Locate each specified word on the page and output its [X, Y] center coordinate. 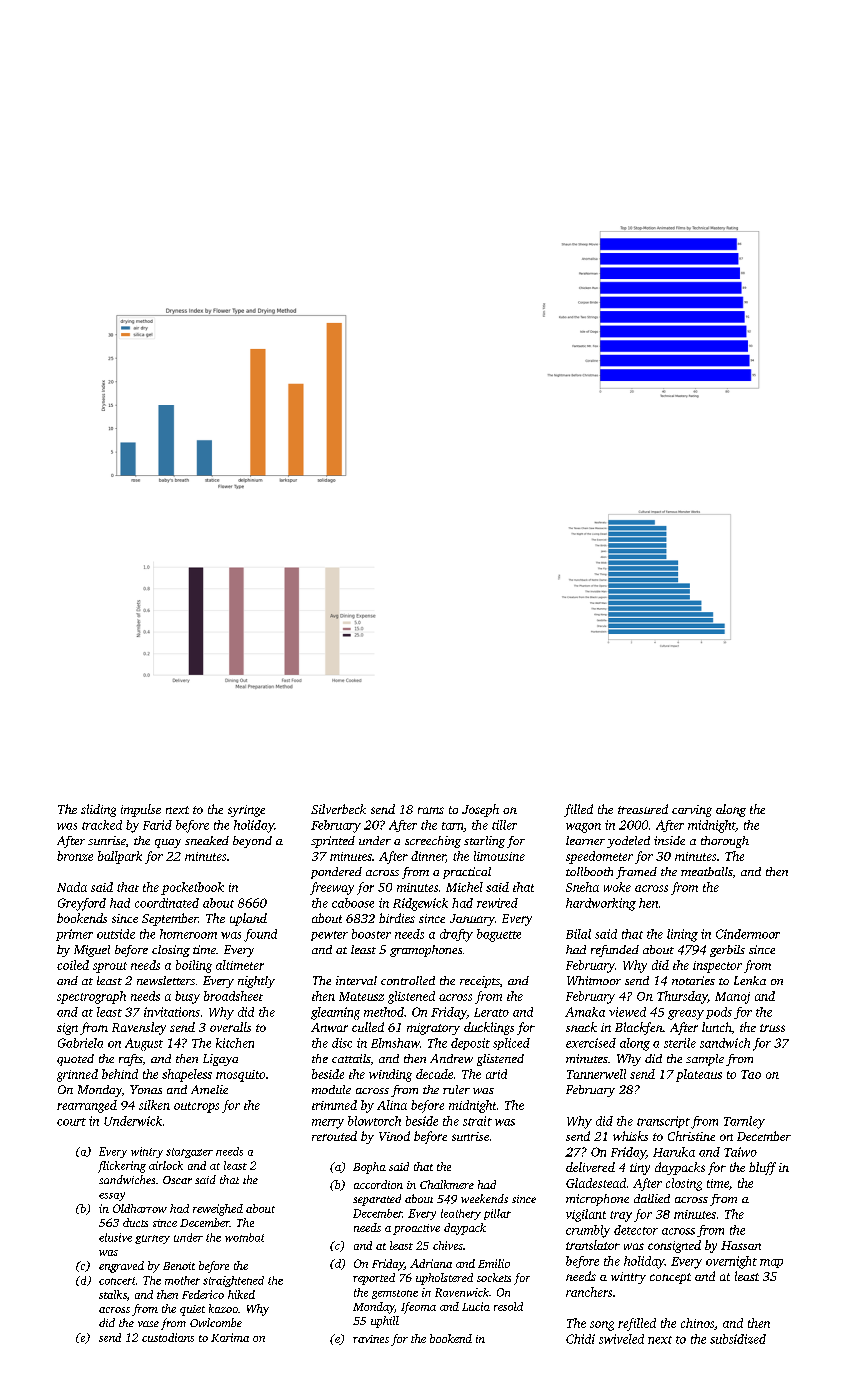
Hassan [741, 1245]
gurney [152, 1239]
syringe [246, 811]
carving [692, 811]
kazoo [223, 1308]
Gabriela [80, 1043]
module [331, 1089]
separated [377, 1200]
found [260, 935]
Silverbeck [338, 809]
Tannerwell [596, 1074]
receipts [480, 982]
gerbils [727, 951]
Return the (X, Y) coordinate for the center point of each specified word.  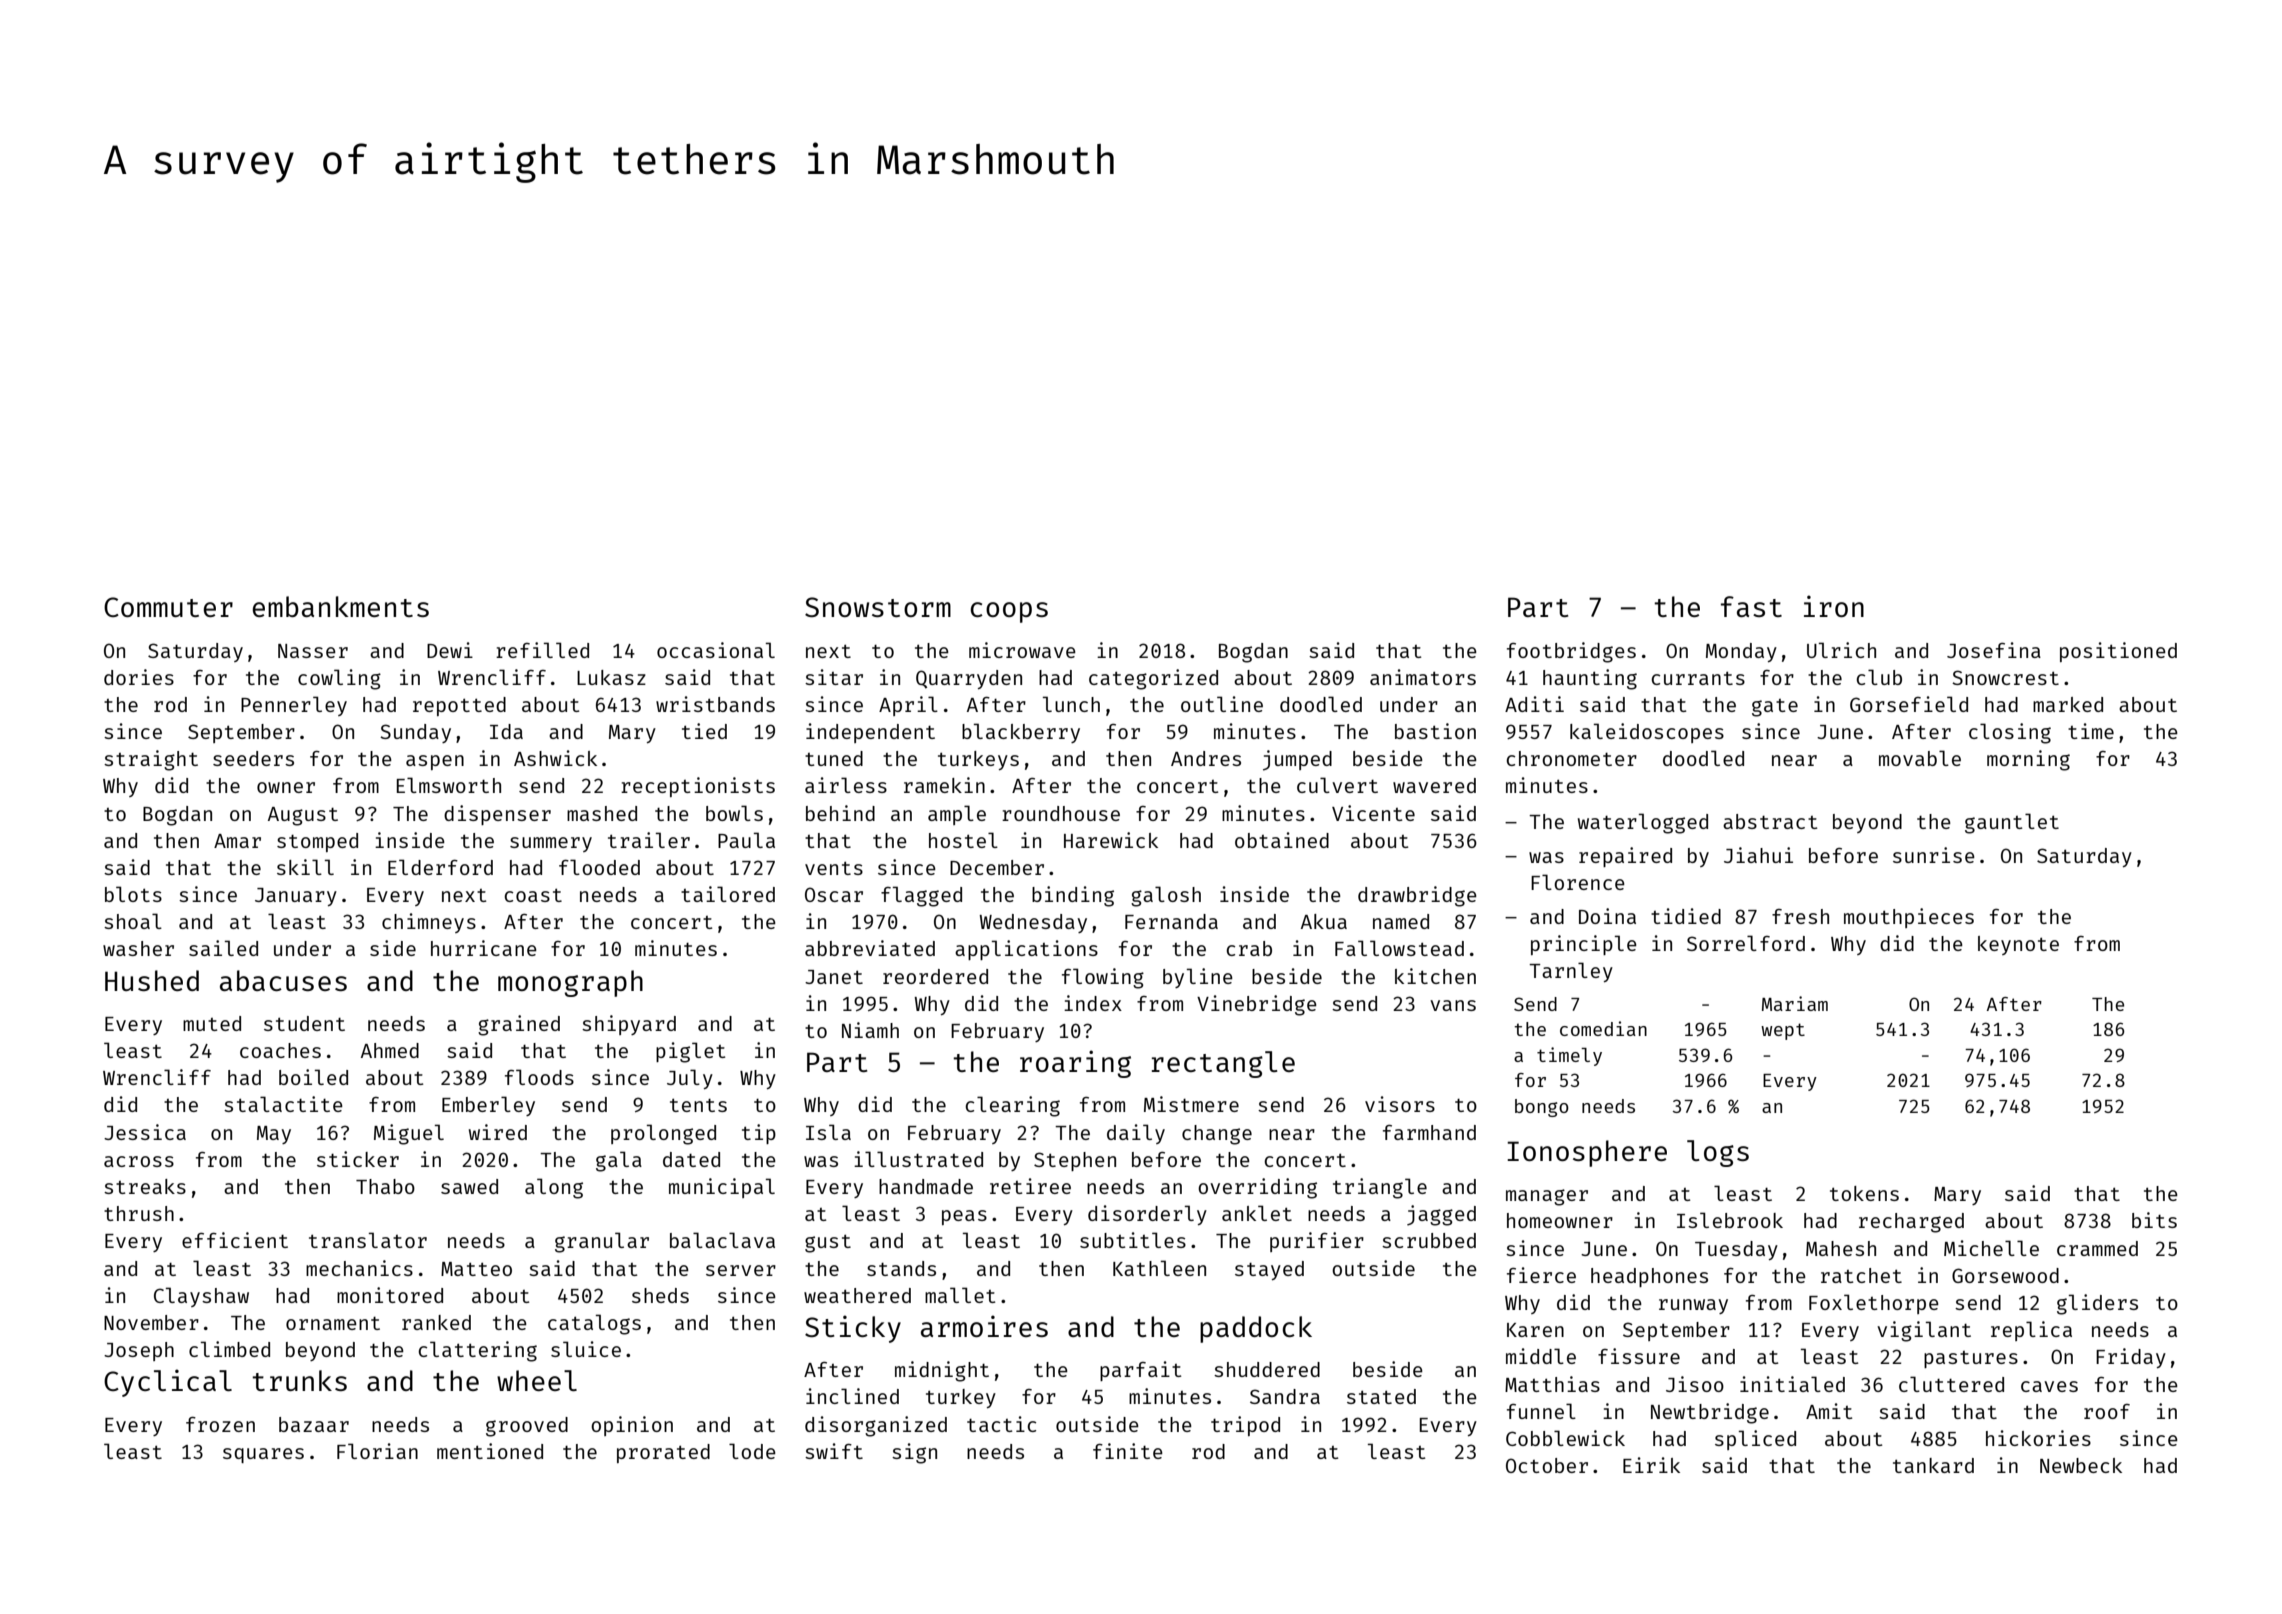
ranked (436, 1322)
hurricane (484, 948)
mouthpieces (1909, 918)
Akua (1324, 921)
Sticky (853, 1329)
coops (1009, 612)
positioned (2118, 652)
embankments (341, 606)
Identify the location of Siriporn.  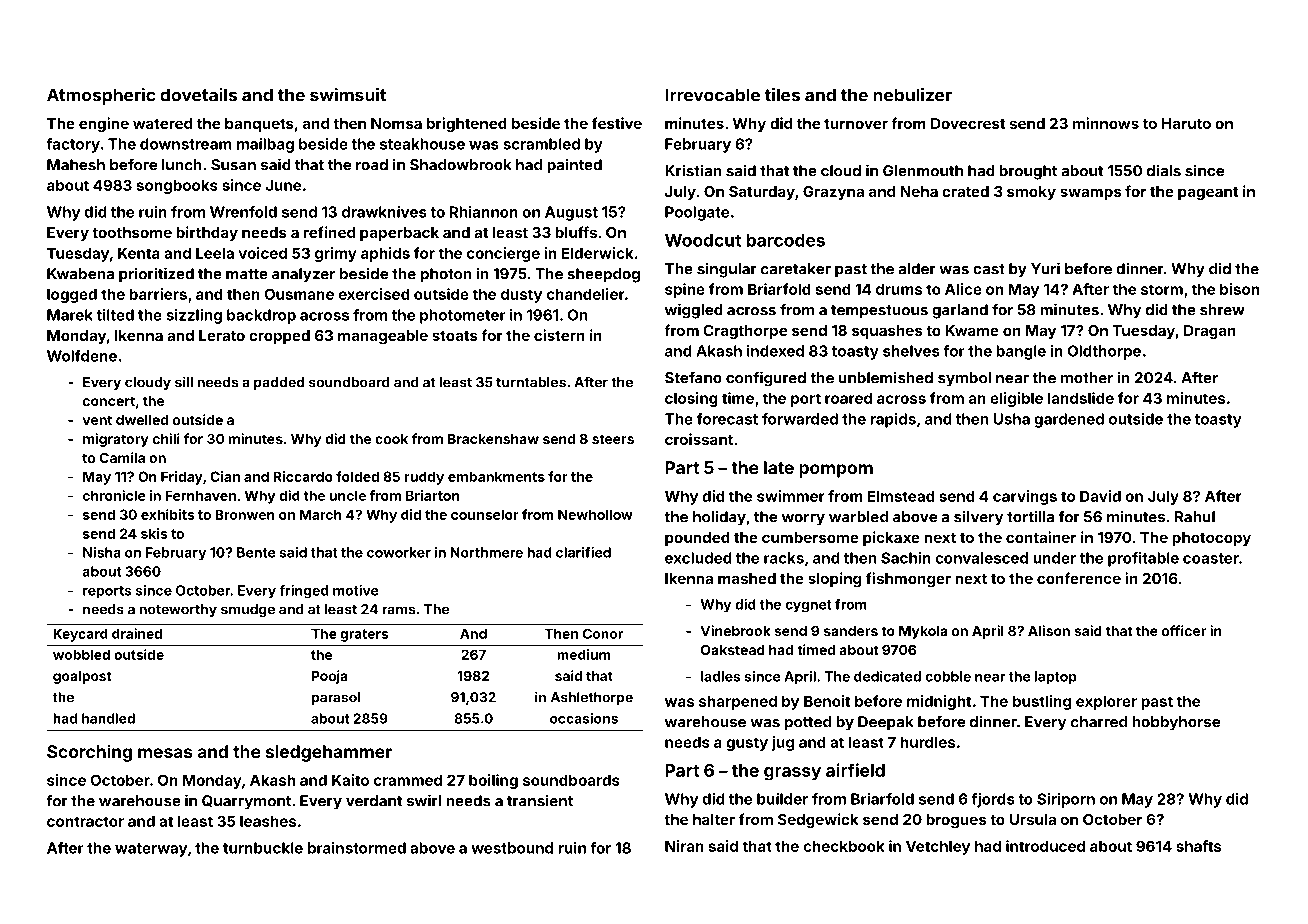
(1066, 800).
···
Please rewrite everything from the line containing "module [331, 1089]" down to the end of the records, changing "center point" to "midpoint" and keeping the rest as it is. Leave out the pictures.

module [331, 1089]
separated [377, 1200]
found [260, 935]
Silverbeck [338, 809]
Tannerwell [596, 1074]
receipts [480, 982]
gerbils [727, 951]
Return the (X, Y) coordinate for the midpoint of each specified word.  
ranked (436, 1322)
hurricane (484, 948)
mouthpieces (1909, 918)
Akua (1324, 921)
Sticky (853, 1329)
coops (1009, 612)
positioned (2118, 652)
embankments (341, 606)
Identify the location of Siriporn.  
(1066, 800).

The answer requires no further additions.